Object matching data
Content starts

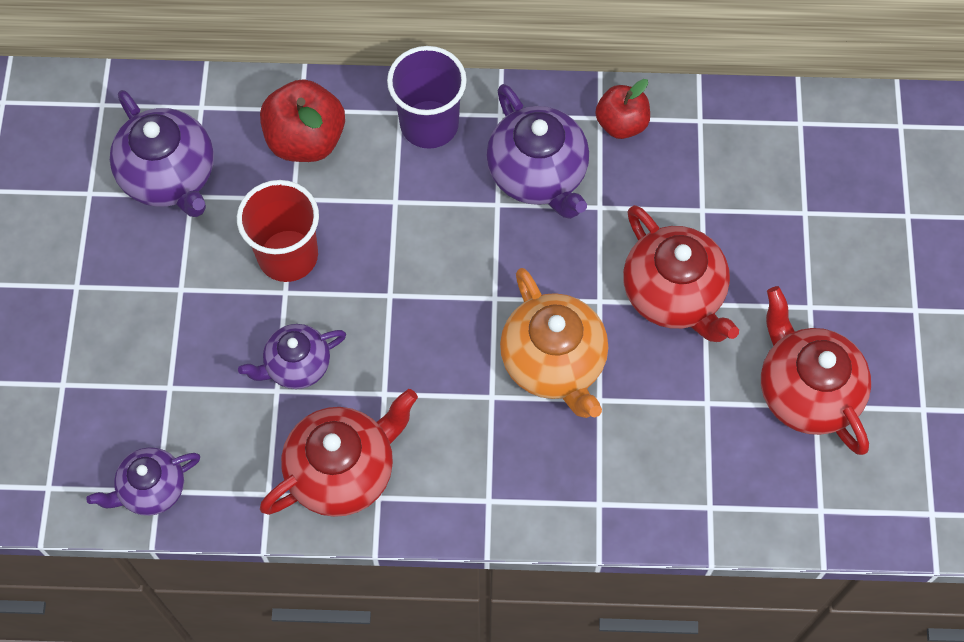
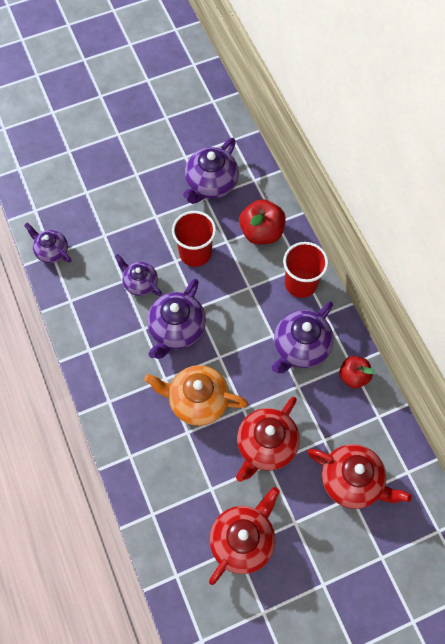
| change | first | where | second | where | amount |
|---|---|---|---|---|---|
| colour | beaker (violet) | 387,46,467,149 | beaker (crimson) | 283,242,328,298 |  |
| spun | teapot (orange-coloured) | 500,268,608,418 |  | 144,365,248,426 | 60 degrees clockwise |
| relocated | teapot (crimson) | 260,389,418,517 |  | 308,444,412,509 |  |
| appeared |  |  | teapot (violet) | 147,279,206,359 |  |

Content ends

Prompt: Your copy of the entries must be exact and must contain no pictures.

Solution to this exercise:
| change | first | where | second | where | amount |
|---|---|---|---|---|---|
| colour | beaker (violet) | 387,46,467,149 | beaker (crimson) | 283,242,328,298 |  |
| spun | teapot (orange-coloured) | 500,268,608,418 |  | 144,365,248,426 | 60 degrees clockwise |
| relocated | teapot (crimson) | 260,389,418,517 |  | 308,444,412,509 |  |
| appeared |  |  | teapot (violet) | 147,279,206,359 |  |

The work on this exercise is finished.